* **YOUR INSTRUCTIONS**
In the data below, how many lines contain the string "AGND"? Reply with the number only.
─── WORKING DATA
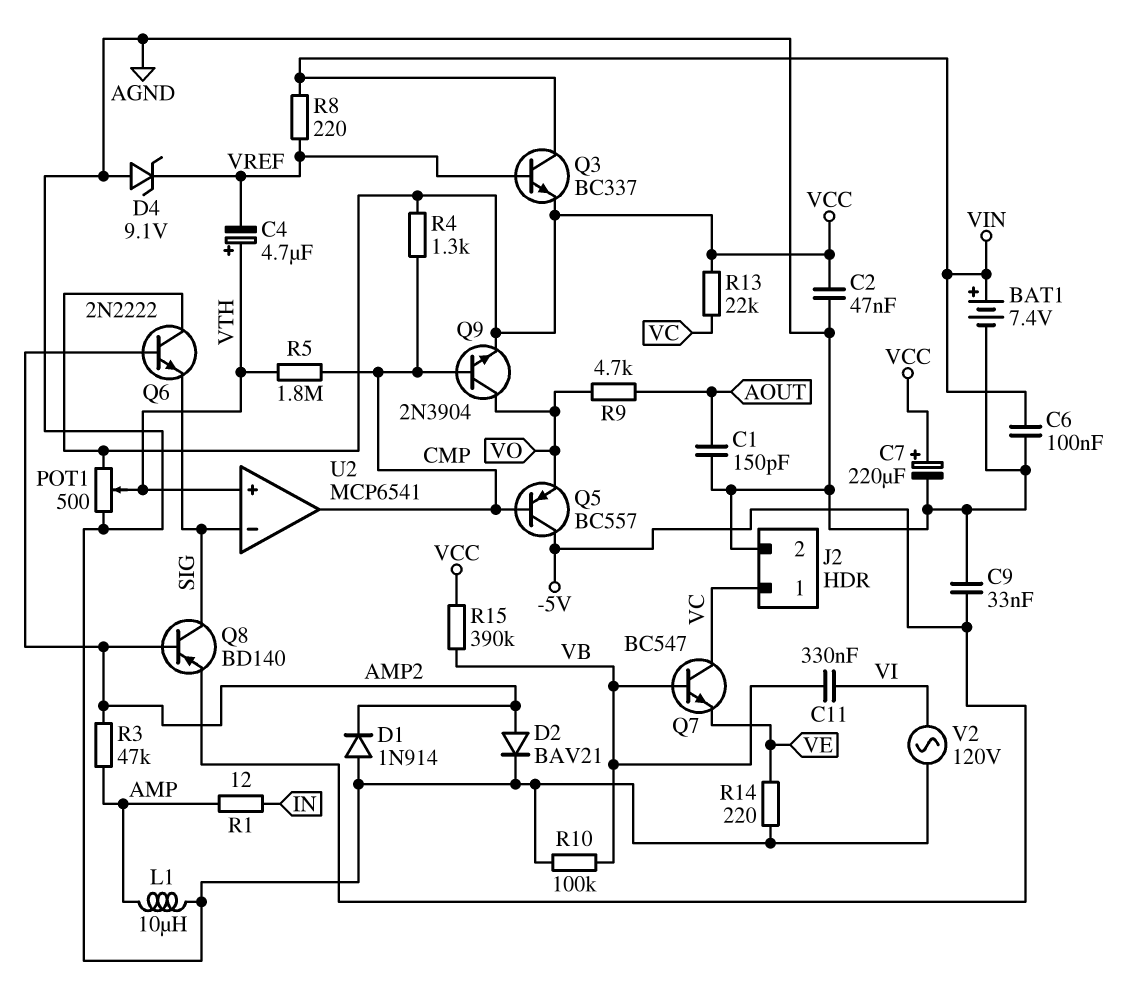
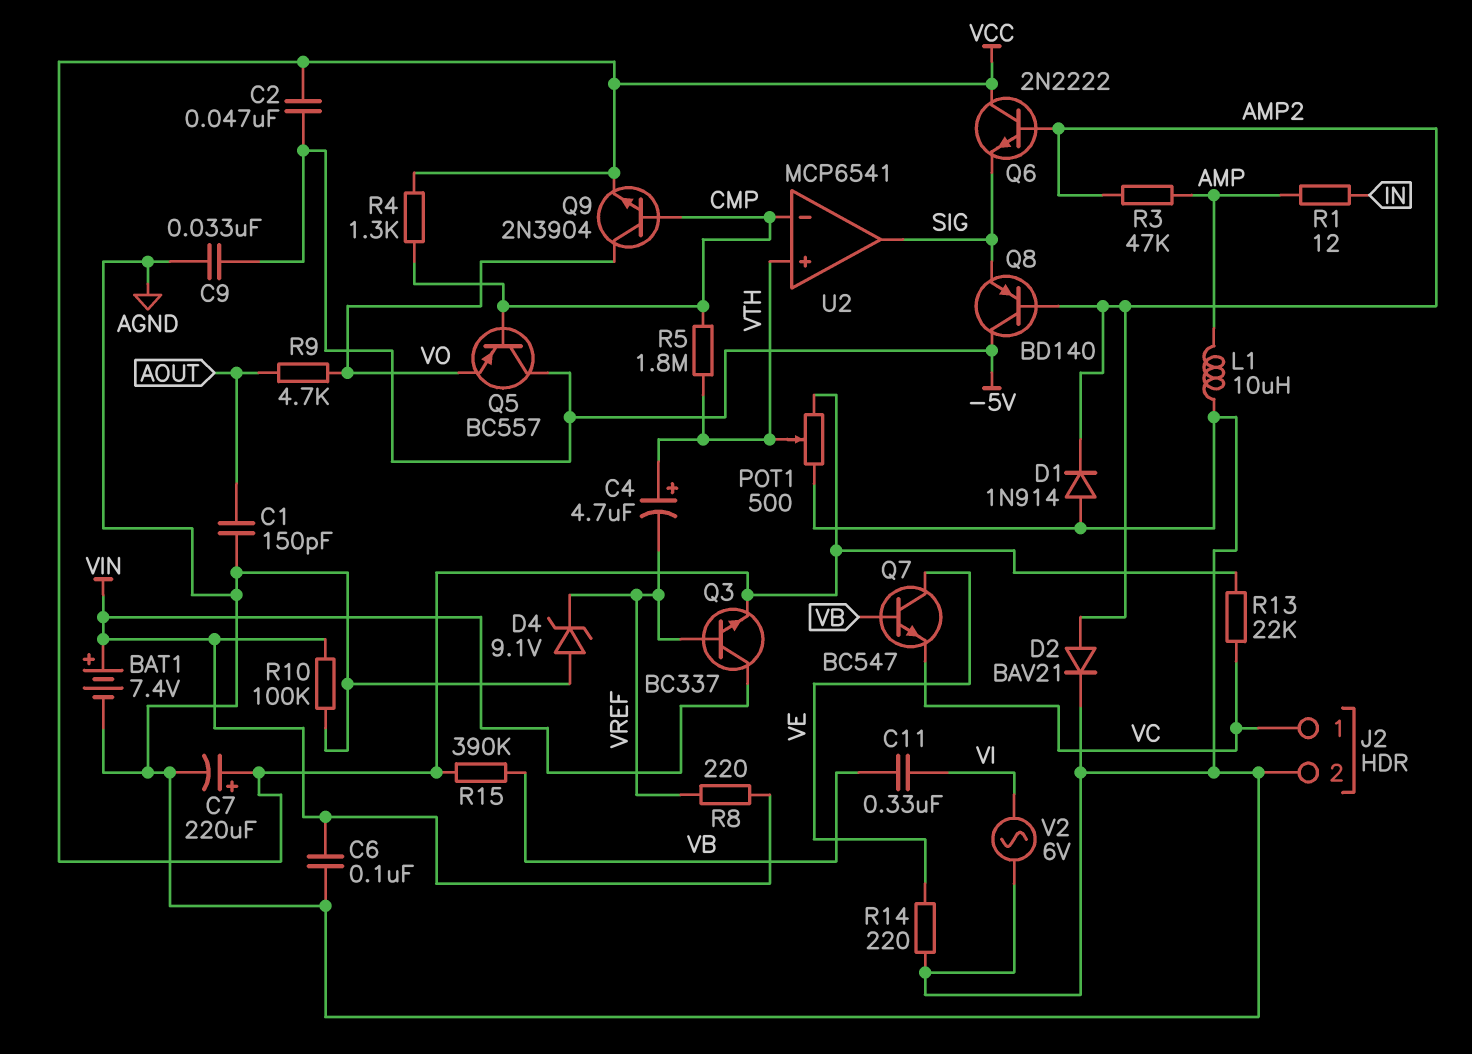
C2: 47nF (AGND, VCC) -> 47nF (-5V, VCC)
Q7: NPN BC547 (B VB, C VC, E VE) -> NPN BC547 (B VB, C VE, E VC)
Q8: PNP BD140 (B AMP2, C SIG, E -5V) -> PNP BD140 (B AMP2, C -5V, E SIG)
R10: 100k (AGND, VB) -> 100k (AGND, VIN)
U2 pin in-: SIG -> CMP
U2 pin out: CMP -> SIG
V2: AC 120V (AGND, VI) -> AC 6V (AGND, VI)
──────
* **EXERCISE ANSWER**
3